[[ Excerpted records open ]]

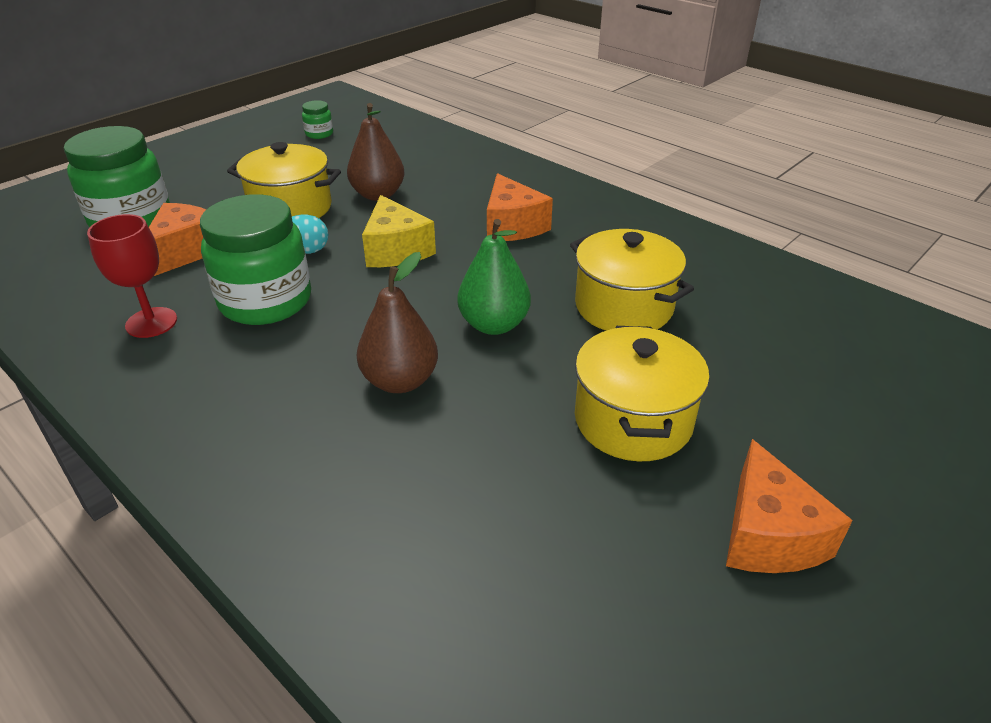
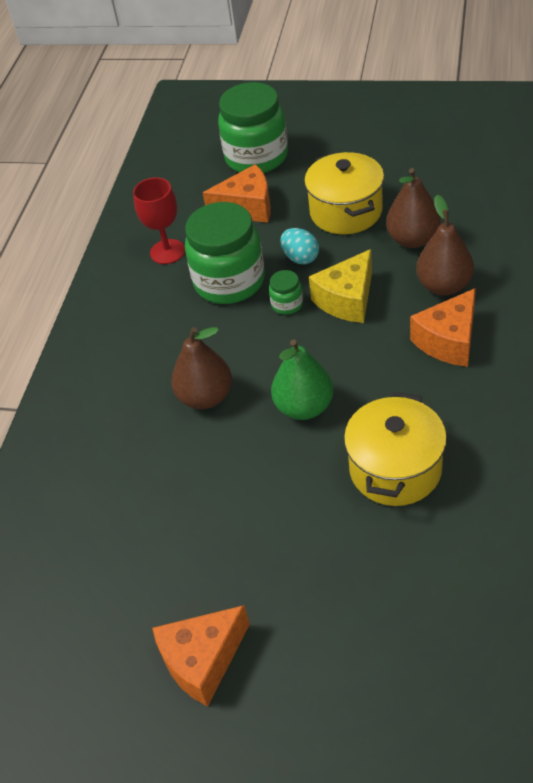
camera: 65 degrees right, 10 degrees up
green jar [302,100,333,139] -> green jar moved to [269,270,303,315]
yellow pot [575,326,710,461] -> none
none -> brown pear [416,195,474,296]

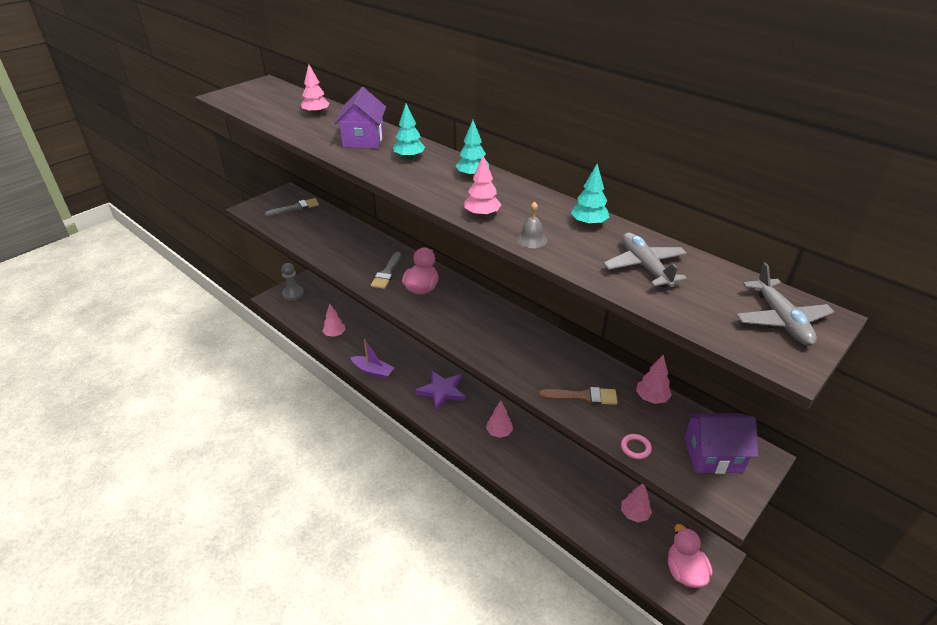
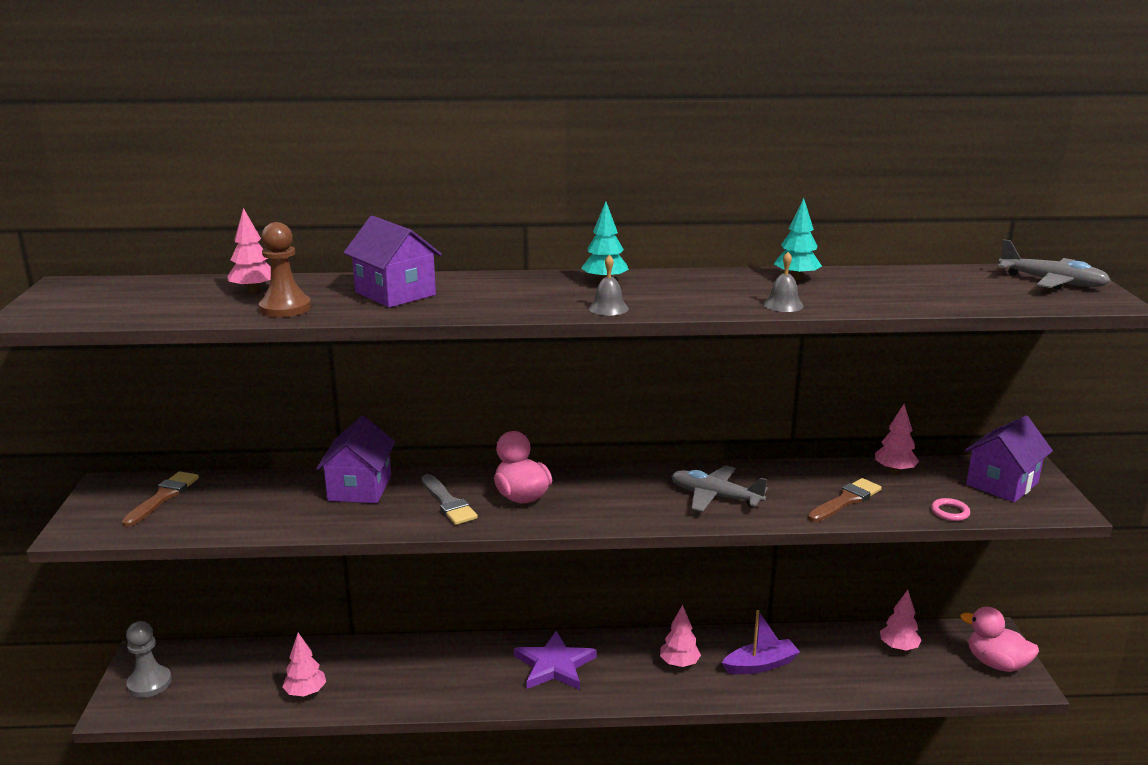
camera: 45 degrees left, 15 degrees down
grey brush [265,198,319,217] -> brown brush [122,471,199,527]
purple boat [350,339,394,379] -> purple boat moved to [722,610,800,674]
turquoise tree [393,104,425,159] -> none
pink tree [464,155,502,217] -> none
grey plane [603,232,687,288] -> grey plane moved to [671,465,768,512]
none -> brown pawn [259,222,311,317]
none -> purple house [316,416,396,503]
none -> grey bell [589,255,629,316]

[[ Excerpted records closed ]]

▶ Exercise directions
Copy out all the data exactly. The images should not appear in the copy.

▶ Worked solution
camera: 65 degrees right, 10 degrees up
green jar [302,100,333,139] -> green jar moved to [269,270,303,315]
yellow pot [575,326,710,461] -> none
none -> brown pear [416,195,474,296]

camera: 45 degrees left, 15 degrees down
grey brush [265,198,319,217] -> brown brush [122,471,199,527]
purple boat [350,339,394,379] -> purple boat moved to [722,610,800,674]
turquoise tree [393,104,425,159] -> none
pink tree [464,155,502,217] -> none
grey plane [603,232,687,288] -> grey plane moved to [671,465,768,512]
none -> brown pawn [259,222,311,317]
none -> purple house [316,416,396,503]
none -> grey bell [589,255,629,316]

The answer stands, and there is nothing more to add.